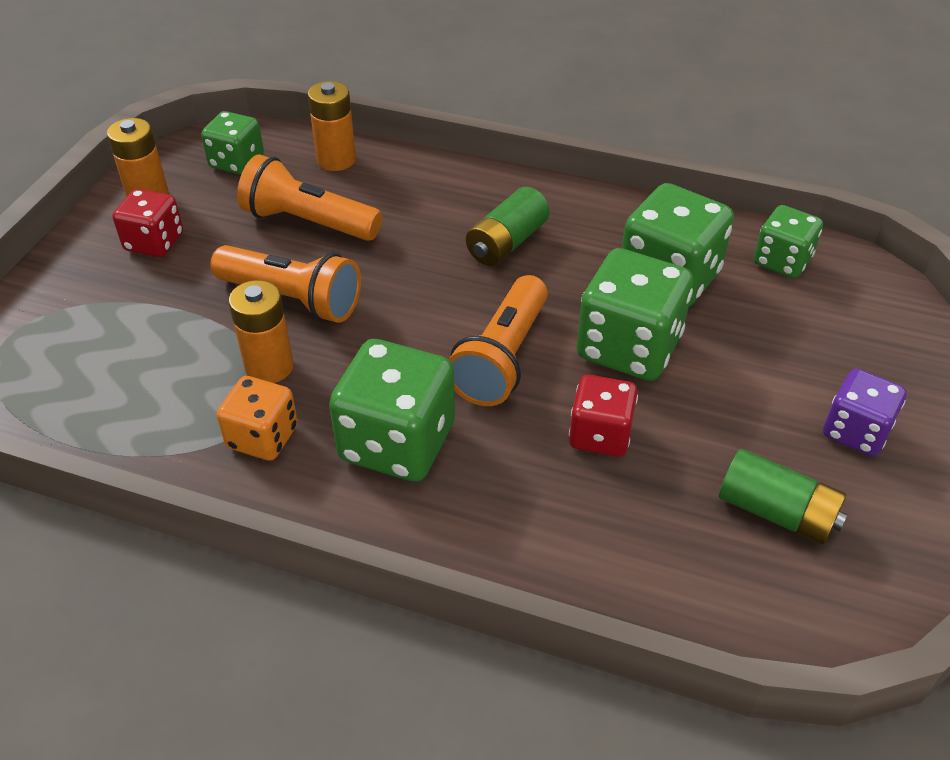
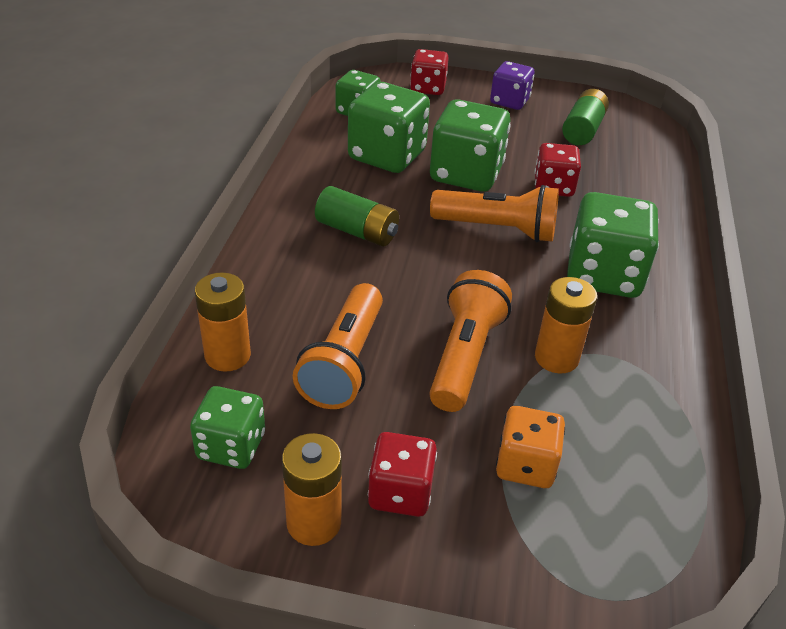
camera: 100 degrees left, 5 degrees down
(262, 437) = (634, 349): orange dice -> orange dice (525, 465)
(873, 338) = (428, 88): none -> red dice

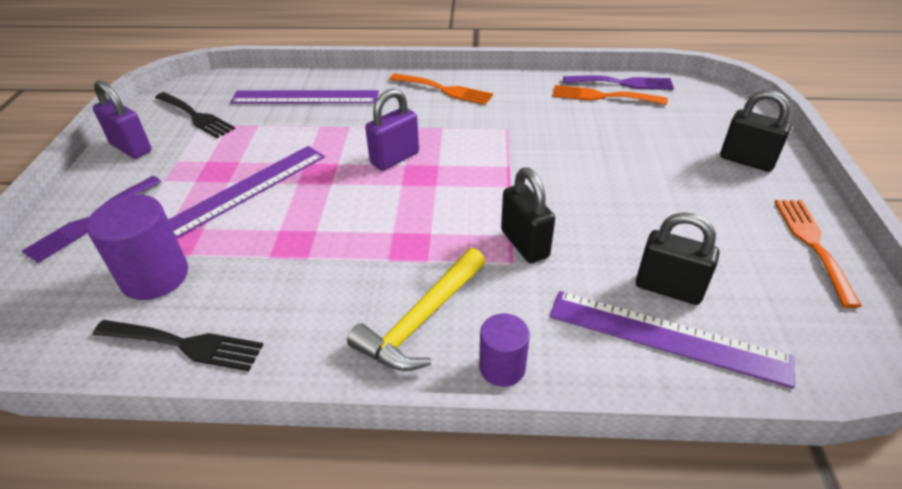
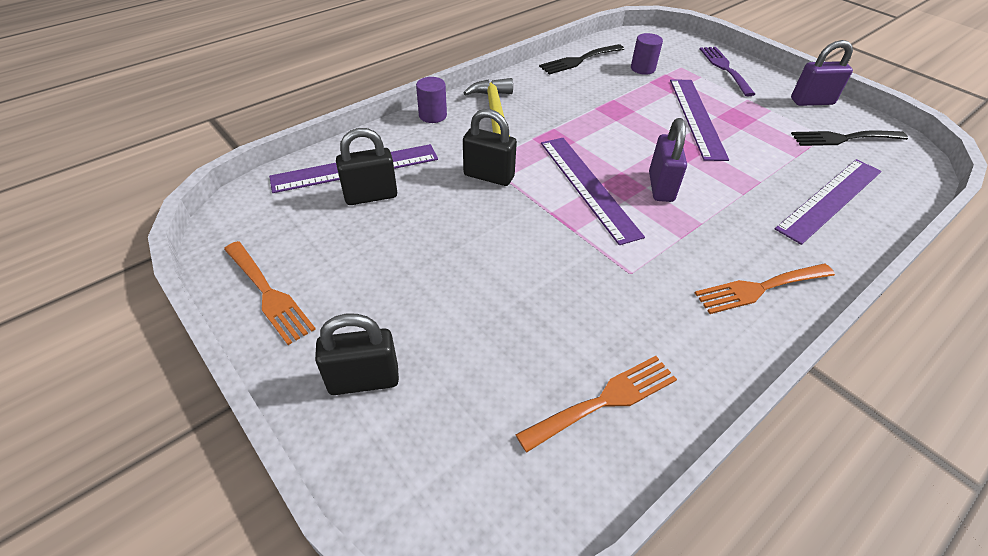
camera: 135 degrees right, 5 degrees up
(155, 276) = (642, 68): purple cylinder -> purple cylinder, size x0.61
(450, 188) = (587, 187): none -> purple ruler
(623, 83) = (611, 457): purple fork -> none

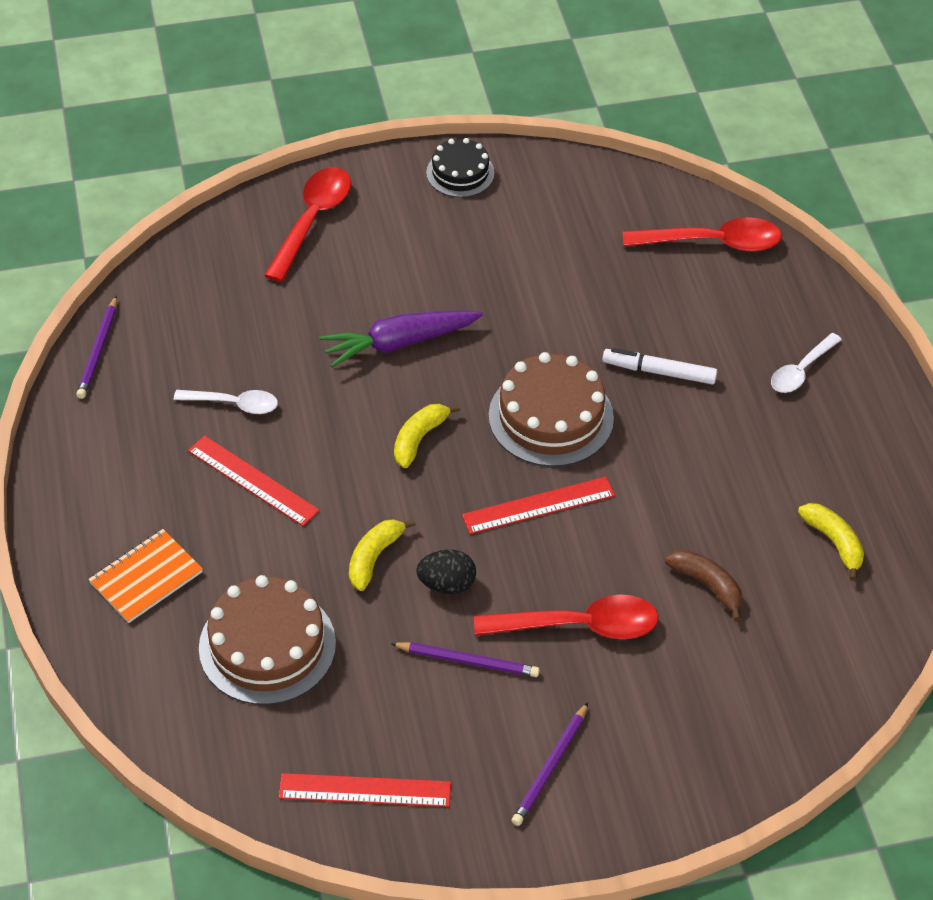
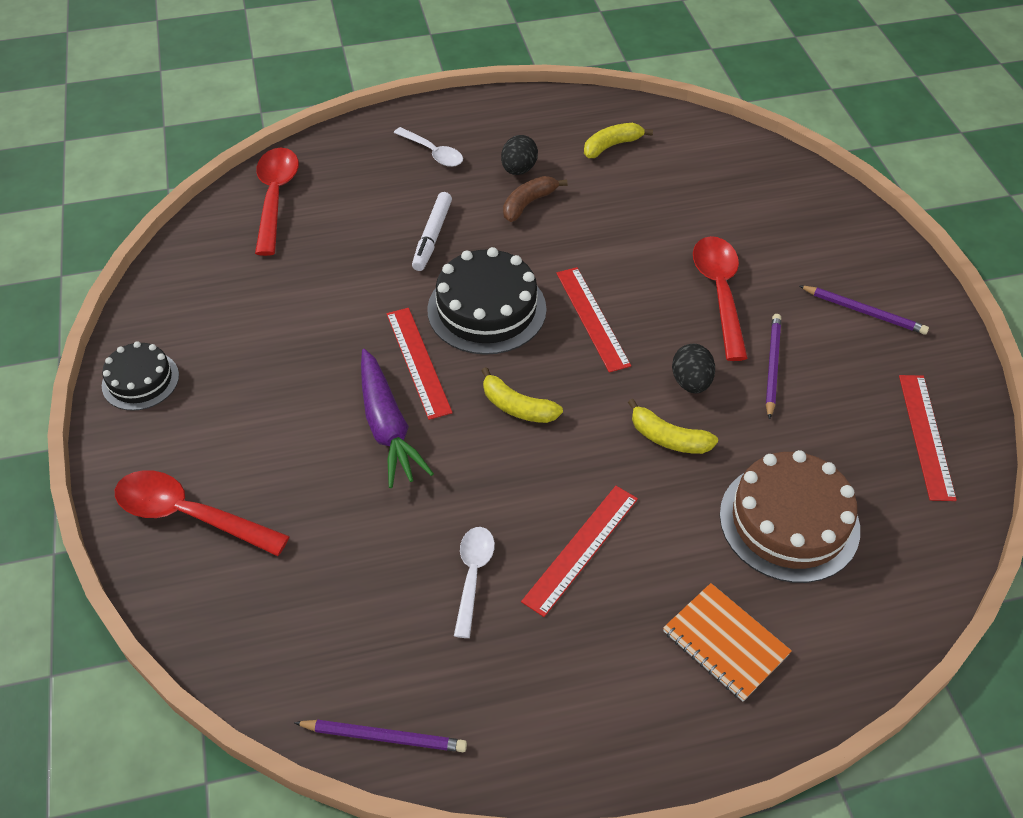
camera: 90 degrees left, 0 degrees up
(479, 363) = (418, 362): none -> red ruler
(551, 417) = (486, 309): brown cake -> black cake
(707, 585) = (664, 215): brown banana -> brown banana (528, 203)
(779, 449) = (518, 169): none -> black egg

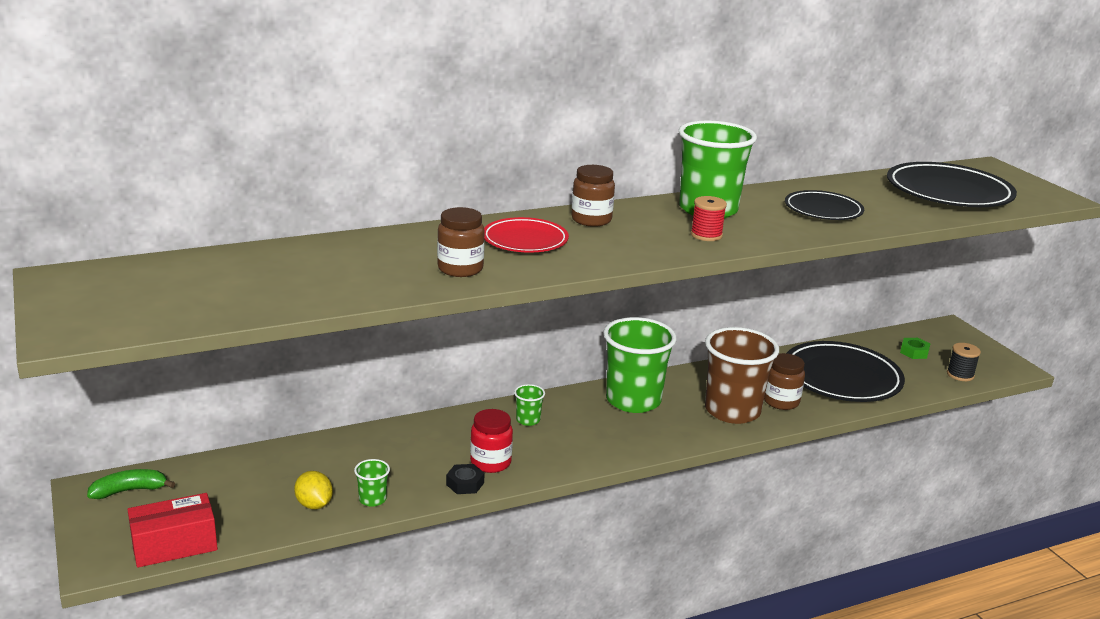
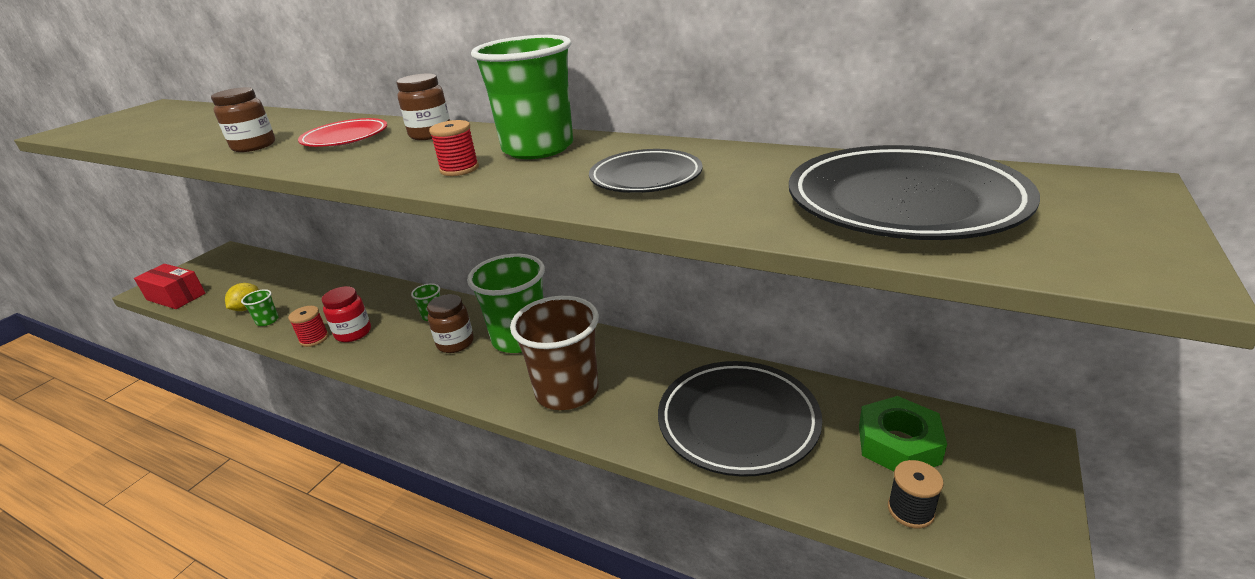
camera: 55 degrees right, 5 degrees up
(129, 491) = (229, 260): green banana -> none
(465, 484) = (314, 339): black nut -> red spool
(781, 401) = (625, 409): brown jar -> brown jar (455, 343)
(914, 352) = (898, 444): green nut -> green nut, size x1.84

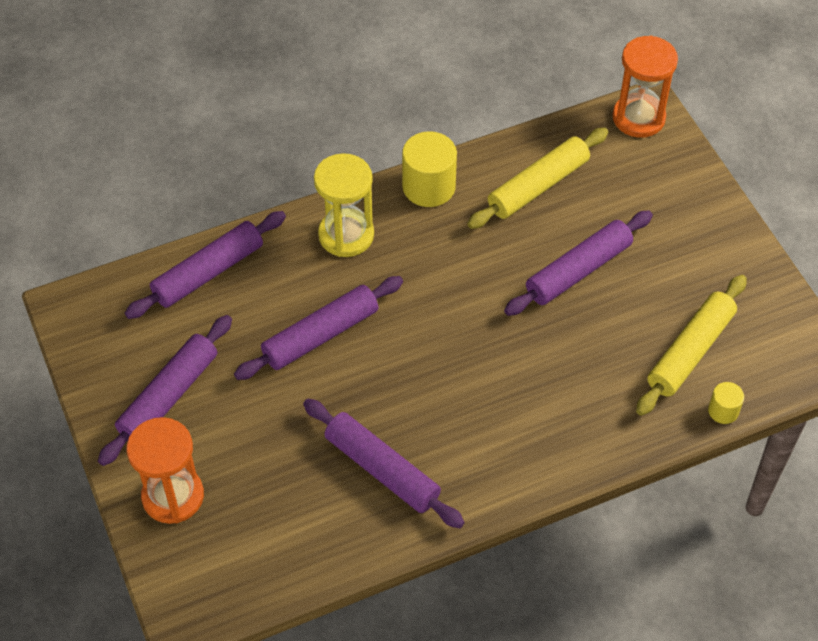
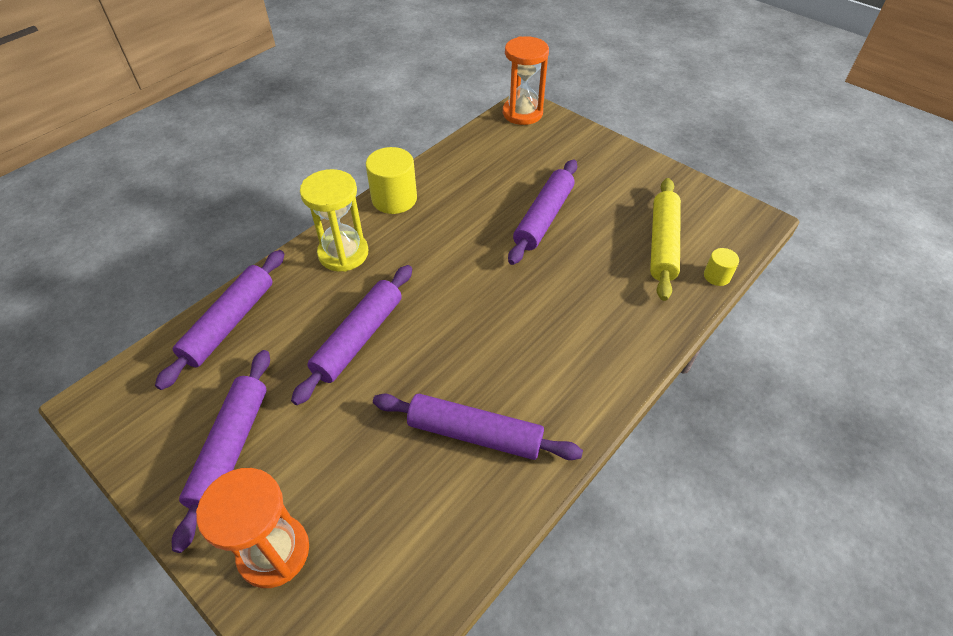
camera: 25 degrees left, 5 degrees down
(538, 186) = (478, 173): yellow rolling pin -> none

# # # #

YOUR GOAL: Copy every single line of the material above that holds "banana".

OUTPUT OF THE EXERCISE:
(707, 585) = (664, 215): brown banana -> brown banana (528, 203)
(129, 491) = (229, 260): green banana -> none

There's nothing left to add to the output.